# [EXERCISE]
Copy every line from the one that holds "C213: 18pF (GND, VOL) -> 15pF (GND, VOL)" to the end of the records below, exactly and with nothing else, but without any pictures.

# [Detected change data]
_____

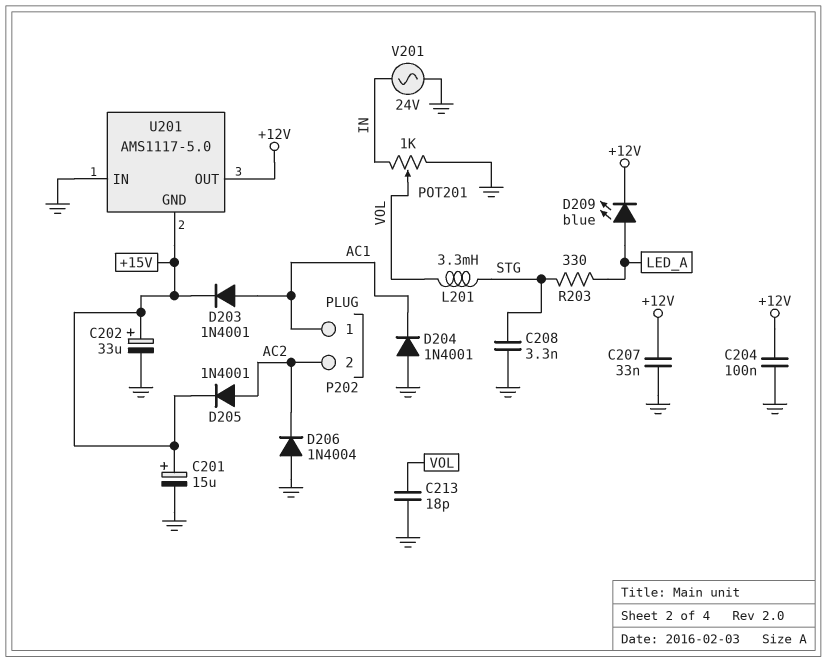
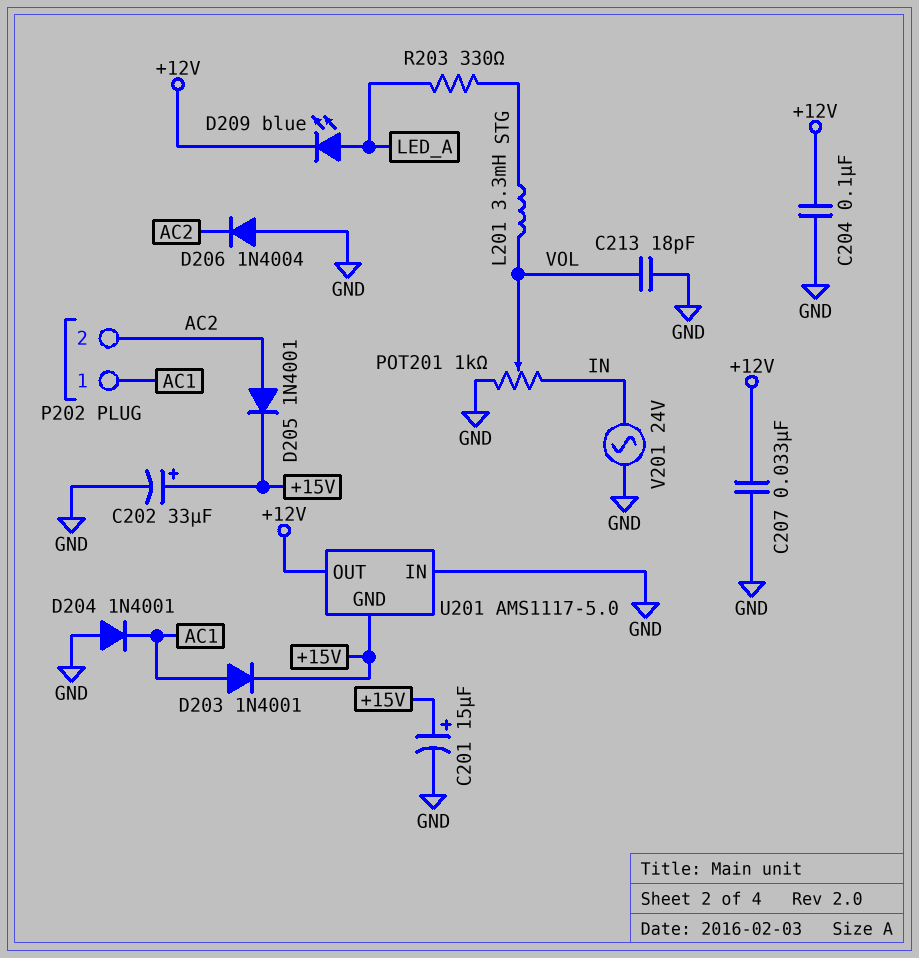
C208: 3.3nF (GND, STG) -> none

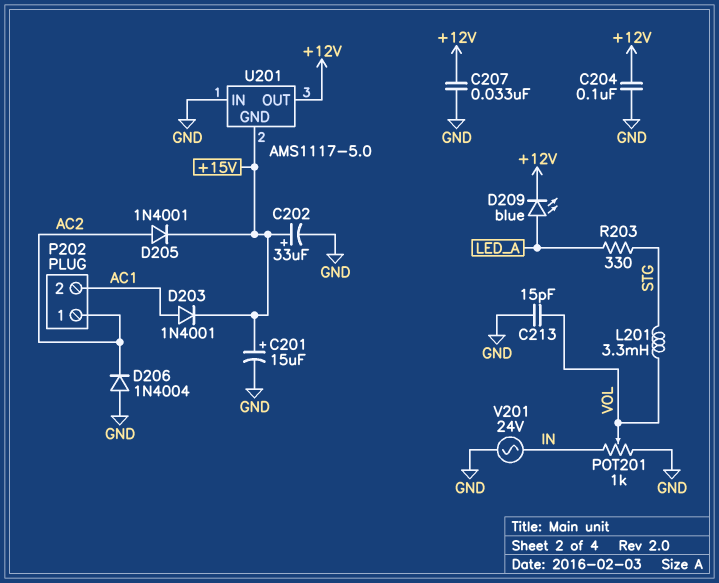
C213: 18pF (GND, VOL) -> 15pF (GND, VOL)
D204: diode 1N4001 (A GND, K AC1) -> none
P202 pin 1: AC1 -> AC2
P202 pin 2: AC2 -> AC1

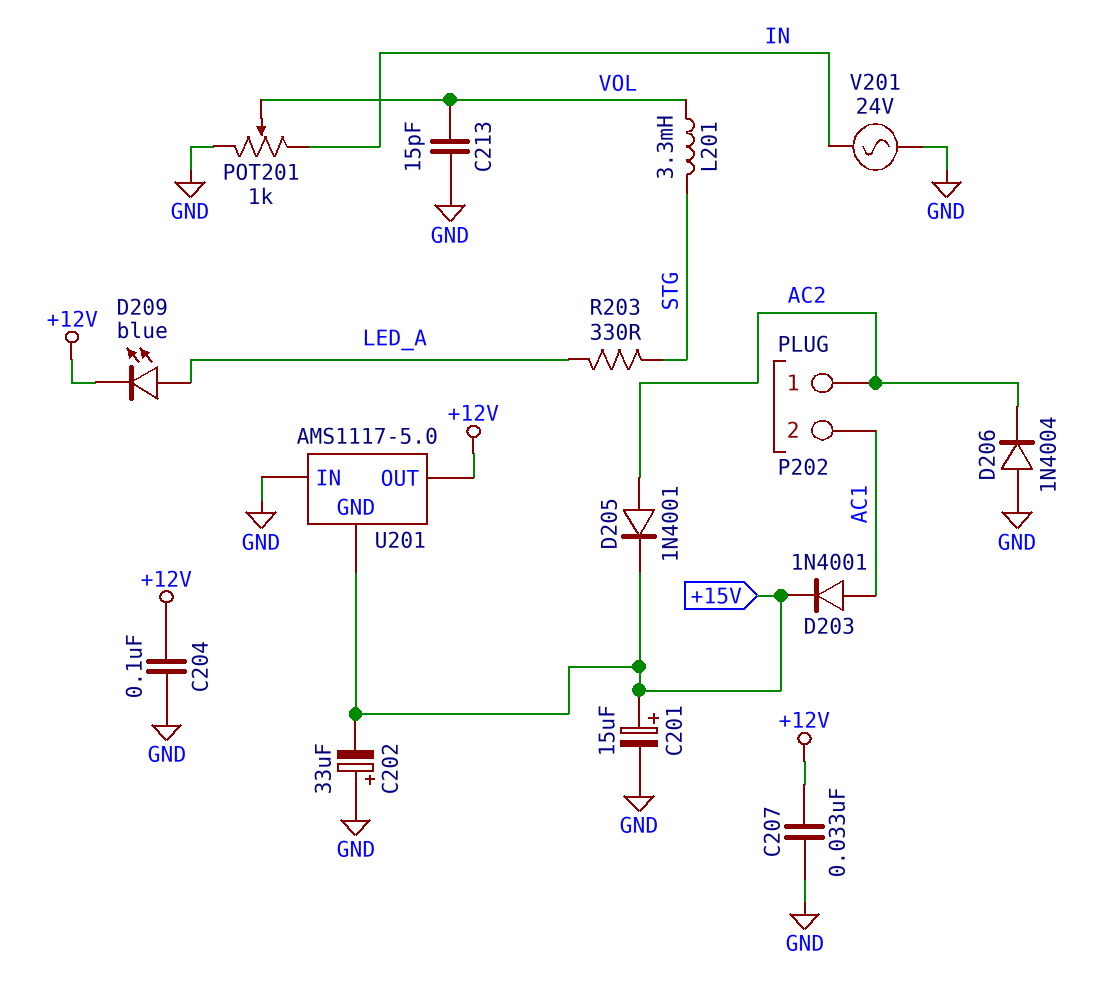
C202: 33uF (plus +15V, minus GND) -> 33uF (plus GND, minus +15V)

_____

# [YOUR RESPONSE]
C213: 18pF (GND, VOL) -> 15pF (GND, VOL)
D204: diode 1N4001 (A GND, K AC1) -> none
P202 pin 1: AC1 -> AC2
P202 pin 2: AC2 -> AC1

C202: 33uF (plus +15V, minus GND) -> 33uF (plus GND, minus +15V)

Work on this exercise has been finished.